***** Exercise data *****

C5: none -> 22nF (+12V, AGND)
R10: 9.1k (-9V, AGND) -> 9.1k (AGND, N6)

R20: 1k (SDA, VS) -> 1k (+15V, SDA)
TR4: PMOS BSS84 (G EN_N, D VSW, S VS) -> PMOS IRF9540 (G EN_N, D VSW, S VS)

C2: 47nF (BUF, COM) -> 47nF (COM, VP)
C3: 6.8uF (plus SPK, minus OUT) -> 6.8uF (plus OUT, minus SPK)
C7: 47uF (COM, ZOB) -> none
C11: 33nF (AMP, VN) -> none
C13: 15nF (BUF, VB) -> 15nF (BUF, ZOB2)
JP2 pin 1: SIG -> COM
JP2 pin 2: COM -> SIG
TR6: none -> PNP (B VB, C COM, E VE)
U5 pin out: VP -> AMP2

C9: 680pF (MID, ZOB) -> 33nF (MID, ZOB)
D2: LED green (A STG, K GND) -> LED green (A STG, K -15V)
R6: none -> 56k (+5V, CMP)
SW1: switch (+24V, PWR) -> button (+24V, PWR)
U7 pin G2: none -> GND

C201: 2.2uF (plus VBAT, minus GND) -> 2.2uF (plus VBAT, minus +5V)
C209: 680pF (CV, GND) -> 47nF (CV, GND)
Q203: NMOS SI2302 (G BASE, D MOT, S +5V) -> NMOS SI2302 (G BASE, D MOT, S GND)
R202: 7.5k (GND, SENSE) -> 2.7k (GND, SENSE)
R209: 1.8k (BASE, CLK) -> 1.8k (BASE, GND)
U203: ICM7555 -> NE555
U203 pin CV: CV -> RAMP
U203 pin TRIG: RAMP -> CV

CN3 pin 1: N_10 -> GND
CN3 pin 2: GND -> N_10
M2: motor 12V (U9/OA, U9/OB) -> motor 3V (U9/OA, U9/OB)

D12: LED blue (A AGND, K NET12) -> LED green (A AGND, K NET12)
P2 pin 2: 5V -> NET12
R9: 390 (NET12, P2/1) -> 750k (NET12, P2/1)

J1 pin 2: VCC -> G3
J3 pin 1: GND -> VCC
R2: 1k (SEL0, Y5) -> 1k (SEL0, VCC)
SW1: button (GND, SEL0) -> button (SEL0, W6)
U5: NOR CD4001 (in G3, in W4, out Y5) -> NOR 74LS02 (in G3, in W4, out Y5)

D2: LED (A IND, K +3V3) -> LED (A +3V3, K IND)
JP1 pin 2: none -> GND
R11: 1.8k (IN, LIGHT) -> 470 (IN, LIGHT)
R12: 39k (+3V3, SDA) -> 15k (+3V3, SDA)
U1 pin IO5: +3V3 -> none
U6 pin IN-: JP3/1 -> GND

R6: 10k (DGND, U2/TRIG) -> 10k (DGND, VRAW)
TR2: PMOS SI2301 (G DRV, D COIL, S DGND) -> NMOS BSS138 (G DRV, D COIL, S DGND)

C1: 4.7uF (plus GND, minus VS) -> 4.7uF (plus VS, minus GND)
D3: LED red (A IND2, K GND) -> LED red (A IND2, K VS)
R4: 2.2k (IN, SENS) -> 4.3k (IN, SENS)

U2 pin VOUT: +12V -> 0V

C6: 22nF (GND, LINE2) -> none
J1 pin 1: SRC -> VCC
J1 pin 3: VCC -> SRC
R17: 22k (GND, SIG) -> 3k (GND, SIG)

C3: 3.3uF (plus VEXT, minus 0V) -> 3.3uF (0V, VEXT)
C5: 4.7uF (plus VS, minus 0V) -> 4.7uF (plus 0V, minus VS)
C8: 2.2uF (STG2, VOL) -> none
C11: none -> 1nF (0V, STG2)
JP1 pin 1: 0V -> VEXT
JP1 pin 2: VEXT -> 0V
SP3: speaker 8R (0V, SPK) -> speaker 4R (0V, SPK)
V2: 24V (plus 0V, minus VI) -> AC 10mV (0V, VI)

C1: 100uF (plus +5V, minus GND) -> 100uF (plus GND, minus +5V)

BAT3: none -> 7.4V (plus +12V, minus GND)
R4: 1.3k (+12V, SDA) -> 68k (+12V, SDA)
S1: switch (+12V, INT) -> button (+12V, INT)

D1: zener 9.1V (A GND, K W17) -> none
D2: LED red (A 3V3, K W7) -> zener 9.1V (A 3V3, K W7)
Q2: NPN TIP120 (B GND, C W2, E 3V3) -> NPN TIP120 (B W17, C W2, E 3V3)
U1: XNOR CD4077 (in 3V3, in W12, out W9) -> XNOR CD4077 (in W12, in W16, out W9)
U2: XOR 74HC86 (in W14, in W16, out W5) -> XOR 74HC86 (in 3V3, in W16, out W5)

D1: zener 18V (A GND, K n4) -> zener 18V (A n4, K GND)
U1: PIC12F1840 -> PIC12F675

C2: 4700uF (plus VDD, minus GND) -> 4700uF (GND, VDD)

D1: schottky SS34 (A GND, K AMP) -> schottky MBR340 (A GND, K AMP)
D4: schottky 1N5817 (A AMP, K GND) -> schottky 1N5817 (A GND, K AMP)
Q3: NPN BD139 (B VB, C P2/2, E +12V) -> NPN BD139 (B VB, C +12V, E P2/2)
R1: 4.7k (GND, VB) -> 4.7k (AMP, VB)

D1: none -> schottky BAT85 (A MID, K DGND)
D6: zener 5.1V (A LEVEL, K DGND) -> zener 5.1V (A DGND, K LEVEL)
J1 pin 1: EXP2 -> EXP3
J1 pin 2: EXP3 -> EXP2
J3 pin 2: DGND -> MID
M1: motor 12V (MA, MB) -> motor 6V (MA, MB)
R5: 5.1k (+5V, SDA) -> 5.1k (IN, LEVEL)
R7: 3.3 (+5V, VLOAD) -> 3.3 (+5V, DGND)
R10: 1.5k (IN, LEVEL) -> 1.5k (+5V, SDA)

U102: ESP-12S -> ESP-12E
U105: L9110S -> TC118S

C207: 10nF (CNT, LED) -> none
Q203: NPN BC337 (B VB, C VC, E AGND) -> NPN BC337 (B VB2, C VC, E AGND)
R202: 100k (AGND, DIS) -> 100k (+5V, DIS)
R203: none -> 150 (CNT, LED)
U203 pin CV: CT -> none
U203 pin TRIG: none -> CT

*****

Taking the entries above, write out exactly the lines starting with the line containing "J1 pin 3: VCC -> SRC" and going on through the line containing "C1: 100uF (plus", both included, and nothing else.

_Answer section_:
J1 pin 3: VCC -> SRC
R17: 22k (GND, SIG) -> 3k (GND, SIG)

C3: 3.3uF (plus VEXT, minus 0V) -> 3.3uF (0V, VEXT)
C5: 4.7uF (plus VS, minus 0V) -> 4.7uF (plus 0V, minus VS)
C8: 2.2uF (STG2, VOL) -> none
C11: none -> 1nF (0V, STG2)
JP1 pin 1: 0V -> VEXT
JP1 pin 2: VEXT -> 0V
SP3: speaker 8R (0V, SPK) -> speaker 4R (0V, SPK)
V2: 24V (plus 0V, minus VI) -> AC 10mV (0V, VI)

C1: 100uF (plus +5V, minus GND) -> 100uF (plus GND, minus +5V)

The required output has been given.